§ **TASK OBJECTIVE**
Write out the line that contains "in_first: [472, 307]" and every line after it through the end of the entries, exactly as given and with no other lines.

§ **PROVIDED MATERIAL**
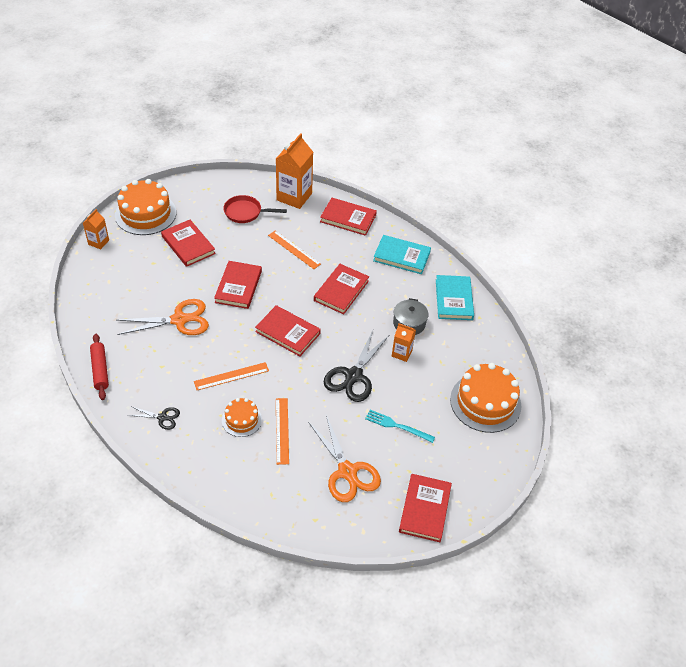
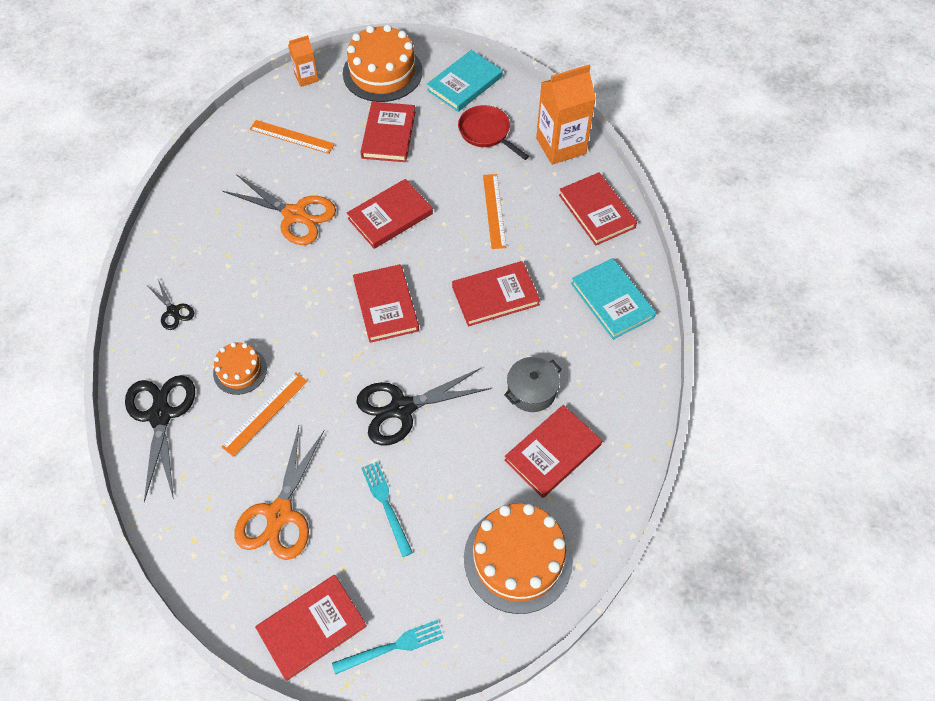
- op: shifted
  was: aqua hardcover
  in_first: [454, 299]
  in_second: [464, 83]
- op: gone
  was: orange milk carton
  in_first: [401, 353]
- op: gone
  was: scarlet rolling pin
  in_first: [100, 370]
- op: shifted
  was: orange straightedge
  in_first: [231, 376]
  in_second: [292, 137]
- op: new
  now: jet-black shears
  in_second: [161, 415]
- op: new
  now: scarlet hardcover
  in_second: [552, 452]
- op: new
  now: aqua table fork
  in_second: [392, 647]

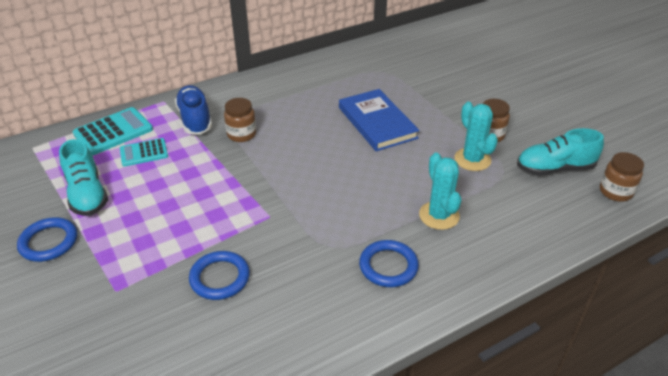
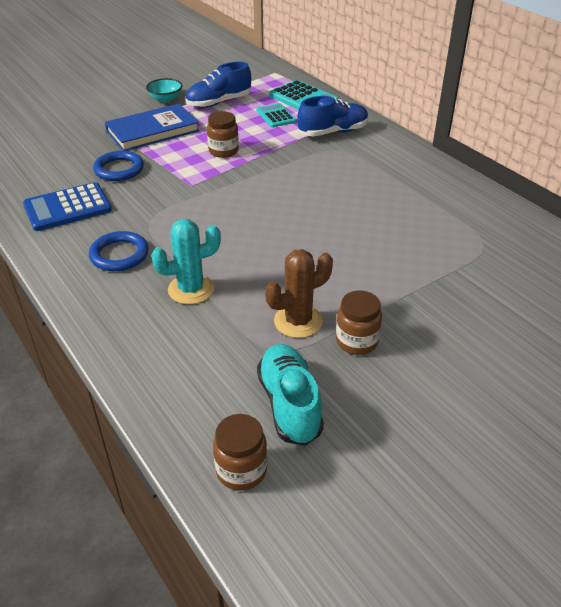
- op: shifted
  was: blue hardcover
  in_first: [377, 123]
  in_second: [152, 131]
- op: shifted
  was: russet jam jar
  in_first: [241, 134]
  in_second: [223, 151]
- op: repainted
  was: aqua saguaro cactus
  now: russet saguaro cactus
  in_first: [472, 159]
  in_second: [298, 321]
- op: repainted
  was: aqua shoe
  now: blue shoe
  in_first: [87, 194]
  in_second: [219, 102]
- op: swapped
  was: blue ring
  now: aqua deep dish
  in_first: [49, 242]
  in_second: [165, 99]
- op: new
  now: blue calculator
  in_second: [67, 208]

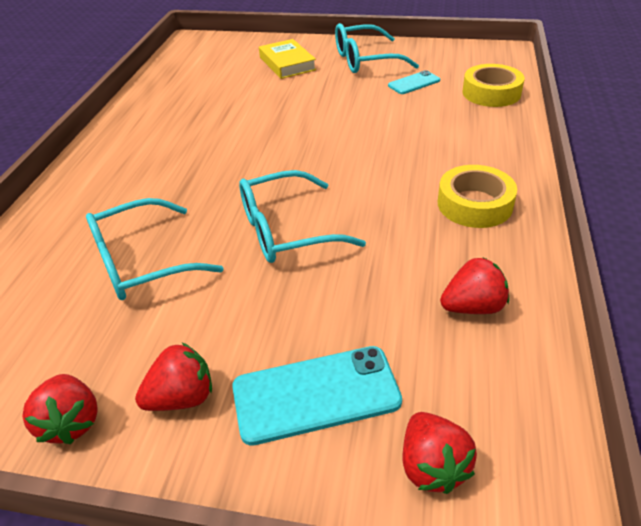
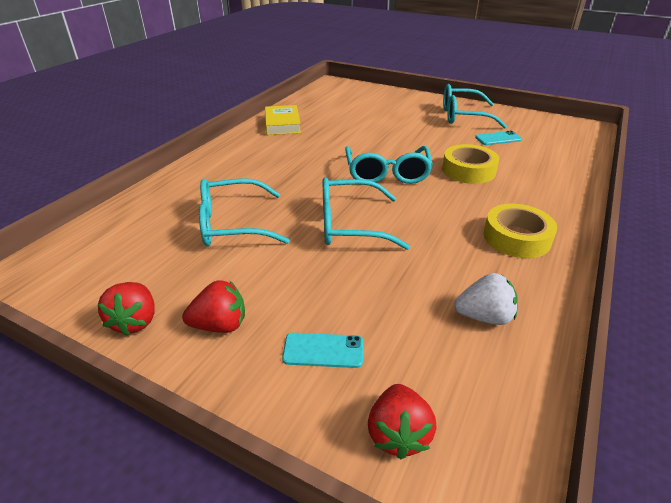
- op: shifted
  was: yellow hardcover
  in_first: [287, 63]
  in_second: [282, 124]
- op: shifted
  was: yellow tape
  in_first: [491, 93]
  in_second: [468, 170]
- op: repainted
  was: scarlet strawberry
  now: snow-white strawberry
  in_first: [472, 307]
  in_second: [484, 317]
- op: scaled
  was: aqua mobile phone
  in_first: [316, 394]
  in_second: [323, 350]
  ratio: 0.58
- op: new
  now: aqua glasses
  in_second: [387, 173]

§ **TASK ANSWER**
  in_first: [472, 307]
  in_second: [484, 317]
- op: scaled
  was: aqua mobile phone
  in_first: [316, 394]
  in_second: [323, 350]
  ratio: 0.58
- op: new
  now: aqua glasses
  in_second: [387, 173]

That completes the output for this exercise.